§ Work instructions: Locate every line below that contains the string "kern" and copy each one out. Case counts.

START The data

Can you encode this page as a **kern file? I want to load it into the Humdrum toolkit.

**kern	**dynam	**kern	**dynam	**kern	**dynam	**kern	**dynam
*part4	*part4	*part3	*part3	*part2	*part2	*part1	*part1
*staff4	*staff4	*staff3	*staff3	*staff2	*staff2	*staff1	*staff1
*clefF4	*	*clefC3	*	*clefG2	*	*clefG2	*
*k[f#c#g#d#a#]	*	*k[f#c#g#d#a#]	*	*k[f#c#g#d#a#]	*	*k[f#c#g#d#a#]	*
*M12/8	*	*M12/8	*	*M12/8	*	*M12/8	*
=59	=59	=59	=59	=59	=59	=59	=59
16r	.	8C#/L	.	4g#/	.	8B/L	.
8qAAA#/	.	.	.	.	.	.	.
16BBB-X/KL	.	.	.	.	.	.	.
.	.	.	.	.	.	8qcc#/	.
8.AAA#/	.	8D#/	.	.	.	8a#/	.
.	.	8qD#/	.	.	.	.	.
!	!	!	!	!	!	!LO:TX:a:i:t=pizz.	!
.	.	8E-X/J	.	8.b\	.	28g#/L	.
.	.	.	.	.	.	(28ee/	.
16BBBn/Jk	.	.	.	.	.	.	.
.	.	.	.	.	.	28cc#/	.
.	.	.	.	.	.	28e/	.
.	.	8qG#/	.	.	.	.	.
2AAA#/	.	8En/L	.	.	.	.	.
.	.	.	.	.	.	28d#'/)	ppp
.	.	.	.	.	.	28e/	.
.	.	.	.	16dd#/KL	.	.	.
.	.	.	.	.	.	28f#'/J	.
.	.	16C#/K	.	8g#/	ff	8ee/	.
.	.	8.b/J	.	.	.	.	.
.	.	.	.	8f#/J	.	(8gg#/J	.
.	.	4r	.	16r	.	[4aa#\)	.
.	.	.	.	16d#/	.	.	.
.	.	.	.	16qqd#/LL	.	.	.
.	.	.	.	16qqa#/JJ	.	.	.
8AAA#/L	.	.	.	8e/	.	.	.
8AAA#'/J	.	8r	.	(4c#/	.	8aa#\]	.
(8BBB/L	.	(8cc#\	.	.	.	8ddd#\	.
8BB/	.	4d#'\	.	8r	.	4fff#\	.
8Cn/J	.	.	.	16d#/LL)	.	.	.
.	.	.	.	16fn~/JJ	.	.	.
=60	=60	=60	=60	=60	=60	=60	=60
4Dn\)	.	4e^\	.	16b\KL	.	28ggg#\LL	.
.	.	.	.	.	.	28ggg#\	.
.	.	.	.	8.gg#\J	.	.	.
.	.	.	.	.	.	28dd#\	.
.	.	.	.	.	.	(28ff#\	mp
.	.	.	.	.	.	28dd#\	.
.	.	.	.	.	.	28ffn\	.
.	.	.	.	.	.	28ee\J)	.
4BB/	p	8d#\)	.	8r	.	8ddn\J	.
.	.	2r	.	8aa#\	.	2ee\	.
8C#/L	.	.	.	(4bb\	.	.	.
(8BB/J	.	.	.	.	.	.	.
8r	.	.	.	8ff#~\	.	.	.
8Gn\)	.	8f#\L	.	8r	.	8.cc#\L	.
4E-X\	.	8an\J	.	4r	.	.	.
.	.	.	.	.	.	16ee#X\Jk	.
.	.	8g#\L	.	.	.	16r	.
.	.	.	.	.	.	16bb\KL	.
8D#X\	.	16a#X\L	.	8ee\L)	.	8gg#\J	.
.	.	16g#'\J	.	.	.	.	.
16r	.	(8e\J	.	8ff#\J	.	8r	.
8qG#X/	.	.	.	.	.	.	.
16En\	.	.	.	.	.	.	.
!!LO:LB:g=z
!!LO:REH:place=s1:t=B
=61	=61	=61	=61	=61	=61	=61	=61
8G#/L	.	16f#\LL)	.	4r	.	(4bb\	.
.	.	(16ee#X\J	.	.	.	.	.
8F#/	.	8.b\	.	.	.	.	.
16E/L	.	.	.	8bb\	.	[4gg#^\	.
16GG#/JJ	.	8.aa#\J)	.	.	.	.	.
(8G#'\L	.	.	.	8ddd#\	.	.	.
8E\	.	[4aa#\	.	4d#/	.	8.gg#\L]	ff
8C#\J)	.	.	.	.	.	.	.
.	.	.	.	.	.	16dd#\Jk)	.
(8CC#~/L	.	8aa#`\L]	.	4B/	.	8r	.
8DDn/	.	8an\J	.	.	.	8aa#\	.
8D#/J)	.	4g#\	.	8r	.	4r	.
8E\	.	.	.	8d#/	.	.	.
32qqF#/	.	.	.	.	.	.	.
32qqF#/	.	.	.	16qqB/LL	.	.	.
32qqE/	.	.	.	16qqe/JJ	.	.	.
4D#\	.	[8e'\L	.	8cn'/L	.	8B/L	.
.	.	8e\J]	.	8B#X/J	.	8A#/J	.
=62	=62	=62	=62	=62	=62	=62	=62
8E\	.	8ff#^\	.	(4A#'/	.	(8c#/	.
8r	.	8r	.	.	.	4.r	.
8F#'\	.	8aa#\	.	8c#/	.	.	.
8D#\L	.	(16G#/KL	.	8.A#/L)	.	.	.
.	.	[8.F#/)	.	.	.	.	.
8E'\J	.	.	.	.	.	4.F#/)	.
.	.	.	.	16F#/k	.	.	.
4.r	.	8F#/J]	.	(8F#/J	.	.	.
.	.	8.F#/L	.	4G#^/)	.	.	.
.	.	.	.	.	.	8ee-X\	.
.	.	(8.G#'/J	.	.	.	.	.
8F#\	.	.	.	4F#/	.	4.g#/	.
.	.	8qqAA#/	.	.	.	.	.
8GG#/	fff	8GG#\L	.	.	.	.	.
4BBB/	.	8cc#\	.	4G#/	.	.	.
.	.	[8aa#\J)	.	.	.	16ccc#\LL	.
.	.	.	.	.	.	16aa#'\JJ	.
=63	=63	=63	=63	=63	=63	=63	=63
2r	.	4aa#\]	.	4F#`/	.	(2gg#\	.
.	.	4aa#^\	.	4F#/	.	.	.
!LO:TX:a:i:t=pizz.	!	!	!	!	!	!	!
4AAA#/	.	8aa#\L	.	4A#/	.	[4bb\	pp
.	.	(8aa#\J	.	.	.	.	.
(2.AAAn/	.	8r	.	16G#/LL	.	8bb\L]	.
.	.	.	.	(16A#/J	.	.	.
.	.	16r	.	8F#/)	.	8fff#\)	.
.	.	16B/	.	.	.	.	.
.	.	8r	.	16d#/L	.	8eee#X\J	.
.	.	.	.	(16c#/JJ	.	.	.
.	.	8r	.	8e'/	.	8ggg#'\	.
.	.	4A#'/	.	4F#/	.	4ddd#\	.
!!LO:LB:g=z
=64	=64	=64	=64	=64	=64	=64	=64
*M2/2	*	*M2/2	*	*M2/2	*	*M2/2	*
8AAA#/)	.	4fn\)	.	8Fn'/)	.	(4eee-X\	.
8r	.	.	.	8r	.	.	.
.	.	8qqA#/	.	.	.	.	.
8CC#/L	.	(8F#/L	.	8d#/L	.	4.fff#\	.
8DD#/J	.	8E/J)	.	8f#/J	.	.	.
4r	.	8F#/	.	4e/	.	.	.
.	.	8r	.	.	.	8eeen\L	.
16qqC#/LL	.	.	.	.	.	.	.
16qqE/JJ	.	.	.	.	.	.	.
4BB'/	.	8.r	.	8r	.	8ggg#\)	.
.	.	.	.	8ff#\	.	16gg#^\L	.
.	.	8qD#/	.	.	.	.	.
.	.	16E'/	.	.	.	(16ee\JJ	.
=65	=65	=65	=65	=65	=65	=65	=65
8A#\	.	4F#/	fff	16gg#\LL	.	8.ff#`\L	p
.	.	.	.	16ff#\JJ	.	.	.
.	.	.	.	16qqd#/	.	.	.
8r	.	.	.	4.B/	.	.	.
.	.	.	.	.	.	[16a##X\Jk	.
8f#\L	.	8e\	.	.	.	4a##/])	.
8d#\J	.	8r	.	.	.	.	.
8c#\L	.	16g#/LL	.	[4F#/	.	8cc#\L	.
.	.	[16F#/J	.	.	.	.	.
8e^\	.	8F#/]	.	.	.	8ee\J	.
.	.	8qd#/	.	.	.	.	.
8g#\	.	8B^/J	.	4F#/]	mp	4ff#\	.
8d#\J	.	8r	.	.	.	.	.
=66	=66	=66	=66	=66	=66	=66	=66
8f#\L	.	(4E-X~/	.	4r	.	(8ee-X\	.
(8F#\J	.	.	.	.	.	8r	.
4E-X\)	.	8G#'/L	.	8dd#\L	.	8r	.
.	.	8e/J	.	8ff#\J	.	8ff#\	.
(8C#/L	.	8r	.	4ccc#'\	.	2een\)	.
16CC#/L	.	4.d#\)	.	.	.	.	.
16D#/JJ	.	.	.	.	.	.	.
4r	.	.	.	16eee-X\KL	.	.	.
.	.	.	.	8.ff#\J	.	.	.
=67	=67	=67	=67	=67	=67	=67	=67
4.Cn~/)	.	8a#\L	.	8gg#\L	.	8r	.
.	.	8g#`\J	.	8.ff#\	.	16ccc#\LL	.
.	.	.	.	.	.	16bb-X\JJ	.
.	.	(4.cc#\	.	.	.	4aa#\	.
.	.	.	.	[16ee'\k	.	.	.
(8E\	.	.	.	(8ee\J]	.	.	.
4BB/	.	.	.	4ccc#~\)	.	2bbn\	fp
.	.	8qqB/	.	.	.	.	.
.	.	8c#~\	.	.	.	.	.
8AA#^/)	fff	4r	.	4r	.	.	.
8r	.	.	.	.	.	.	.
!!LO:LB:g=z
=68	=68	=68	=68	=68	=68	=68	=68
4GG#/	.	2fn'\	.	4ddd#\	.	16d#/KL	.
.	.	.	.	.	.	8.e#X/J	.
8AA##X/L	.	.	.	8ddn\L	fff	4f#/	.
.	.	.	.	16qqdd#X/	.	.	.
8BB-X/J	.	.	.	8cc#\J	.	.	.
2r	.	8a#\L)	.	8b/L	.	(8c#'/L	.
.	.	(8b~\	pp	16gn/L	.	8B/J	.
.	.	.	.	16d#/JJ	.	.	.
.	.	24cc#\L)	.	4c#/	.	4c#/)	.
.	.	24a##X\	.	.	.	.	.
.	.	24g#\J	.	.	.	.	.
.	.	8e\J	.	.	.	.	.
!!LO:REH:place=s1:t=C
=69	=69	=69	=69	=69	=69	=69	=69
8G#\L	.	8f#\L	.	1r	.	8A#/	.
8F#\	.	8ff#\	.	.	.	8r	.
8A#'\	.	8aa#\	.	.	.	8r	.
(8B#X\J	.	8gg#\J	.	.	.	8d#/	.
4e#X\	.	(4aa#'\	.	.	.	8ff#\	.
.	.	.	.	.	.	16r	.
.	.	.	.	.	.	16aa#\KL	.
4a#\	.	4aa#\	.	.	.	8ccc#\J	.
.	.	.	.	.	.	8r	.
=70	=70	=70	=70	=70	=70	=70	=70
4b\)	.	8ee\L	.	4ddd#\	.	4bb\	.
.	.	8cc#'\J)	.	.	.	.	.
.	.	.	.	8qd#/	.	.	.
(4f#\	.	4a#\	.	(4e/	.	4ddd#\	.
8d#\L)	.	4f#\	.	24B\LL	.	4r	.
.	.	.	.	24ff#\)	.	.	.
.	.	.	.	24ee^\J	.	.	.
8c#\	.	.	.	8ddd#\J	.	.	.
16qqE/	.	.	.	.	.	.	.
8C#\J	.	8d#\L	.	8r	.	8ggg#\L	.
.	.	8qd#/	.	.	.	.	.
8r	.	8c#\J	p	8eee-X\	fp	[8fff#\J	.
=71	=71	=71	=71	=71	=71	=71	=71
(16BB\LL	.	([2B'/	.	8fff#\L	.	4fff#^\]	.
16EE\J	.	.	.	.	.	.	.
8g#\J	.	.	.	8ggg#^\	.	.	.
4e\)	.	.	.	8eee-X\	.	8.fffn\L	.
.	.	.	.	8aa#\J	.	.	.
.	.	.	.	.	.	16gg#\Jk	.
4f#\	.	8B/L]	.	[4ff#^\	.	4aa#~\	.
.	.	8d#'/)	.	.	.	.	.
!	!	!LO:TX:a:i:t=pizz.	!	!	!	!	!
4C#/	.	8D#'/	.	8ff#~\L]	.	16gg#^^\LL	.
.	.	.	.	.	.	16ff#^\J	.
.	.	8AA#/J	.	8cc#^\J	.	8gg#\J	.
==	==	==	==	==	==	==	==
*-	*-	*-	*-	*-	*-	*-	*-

END The data

§ Task response:
Can you encode this page as a **kern file? I want to load it into the Humdrum toolkit.
**kern	**dynam	**kern	**dynam	**kern	**dynam	**kern	**dynam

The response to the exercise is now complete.